───── Entries shown ─────

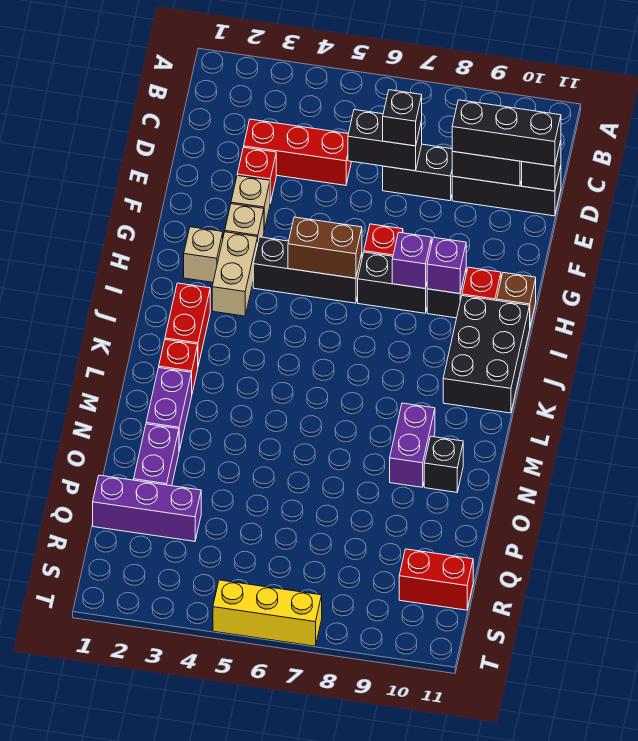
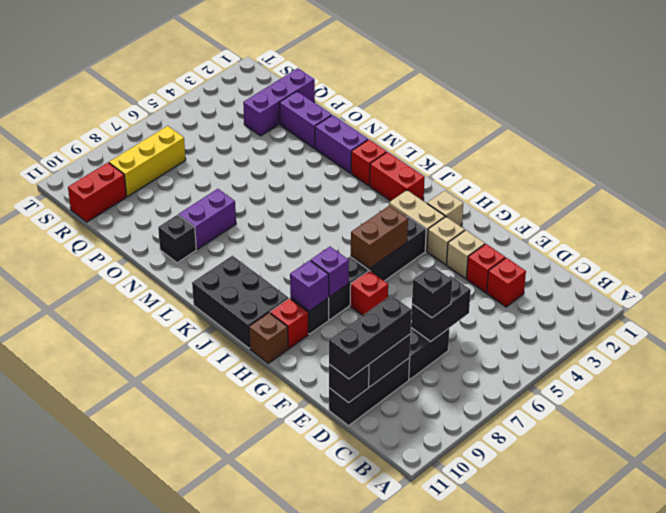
red 1x3 brick [244,119,352,185] -> red 1x1 brick [487,258,526,307]
purple 1x2 brick [390,403,435,487] -> purple 1x2 brick turned to [179,189,236,249]
yellow 1x3 brick [213,580,322,646] -> yellow 1x3 brick moved to [109,126,186,197]

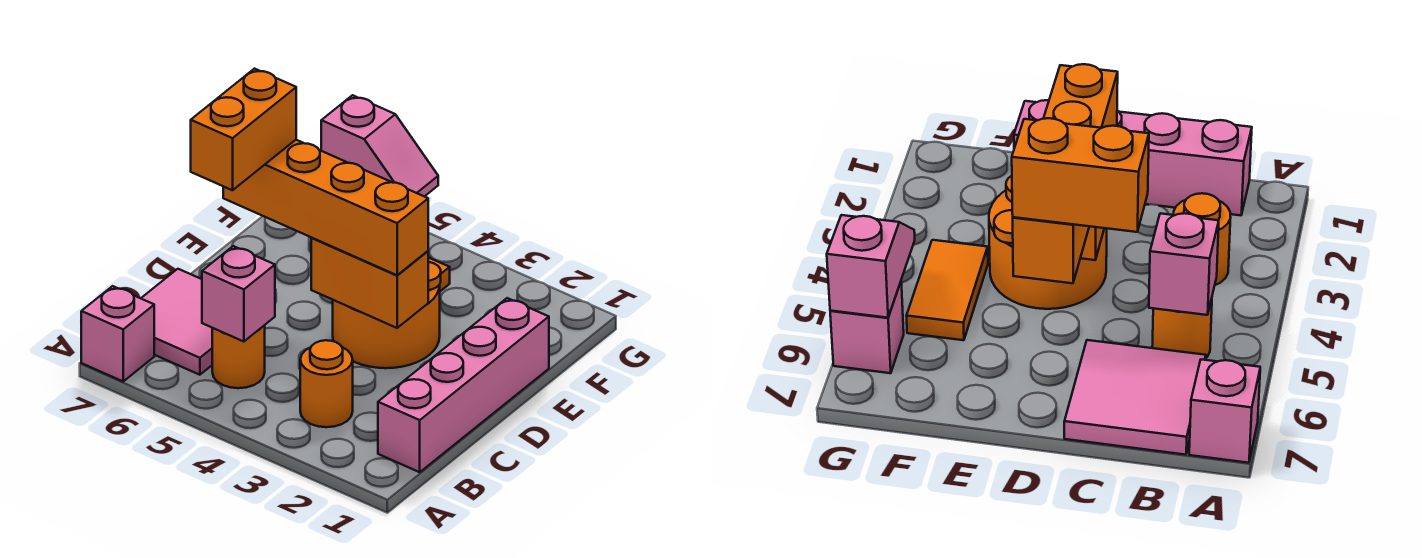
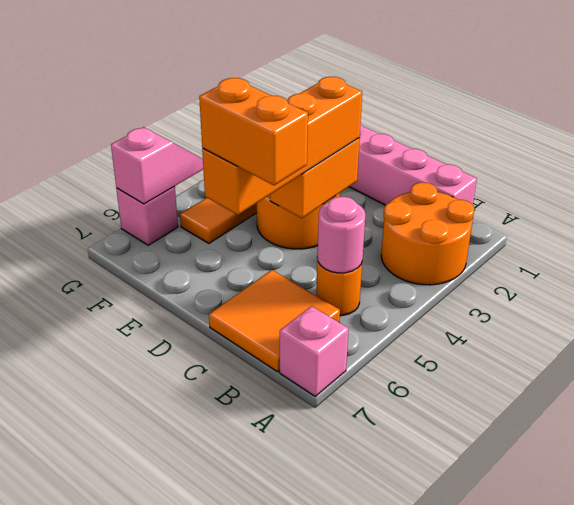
orange 1x1 round brick [300,340,353,427] -> orange 2x2 round brick [381,182,474,285]
pink 1x1 brick [202,246,275,342] -> pink 1x1 round brick [317,197,365,273]
pink 2x2 tile [141,269,212,375] -> orange 2x2 tile [209,270,340,372]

─────

About this exercise: Select and copy every line of the listing with the word "orange".

Task output:
orange 1x1 round brick [300,340,353,427] -> orange 2x2 round brick [381,182,474,285]
pink 2x2 tile [141,269,212,375] -> orange 2x2 tile [209,270,340,372]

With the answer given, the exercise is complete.